Find every line below with the word "wallet". Then give only how many there are.

→ **Given material**:
::::::::

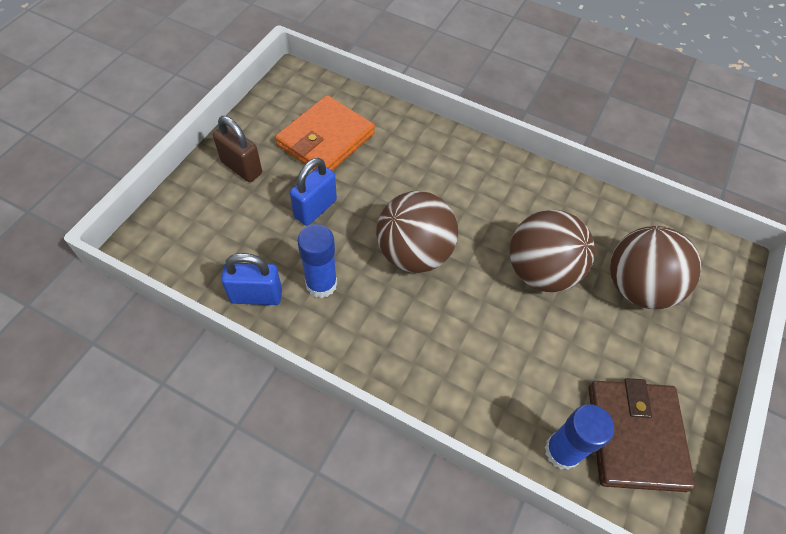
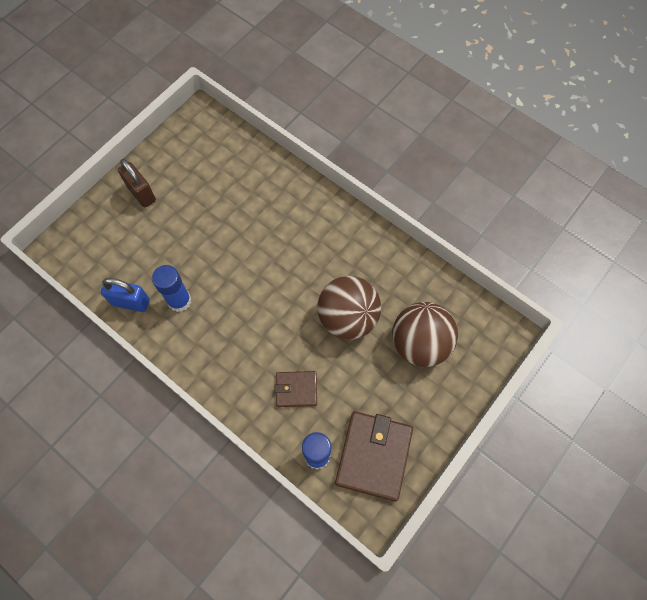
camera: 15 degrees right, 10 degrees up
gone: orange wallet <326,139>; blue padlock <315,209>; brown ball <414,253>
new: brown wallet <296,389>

::::::::

→ **Output**: 2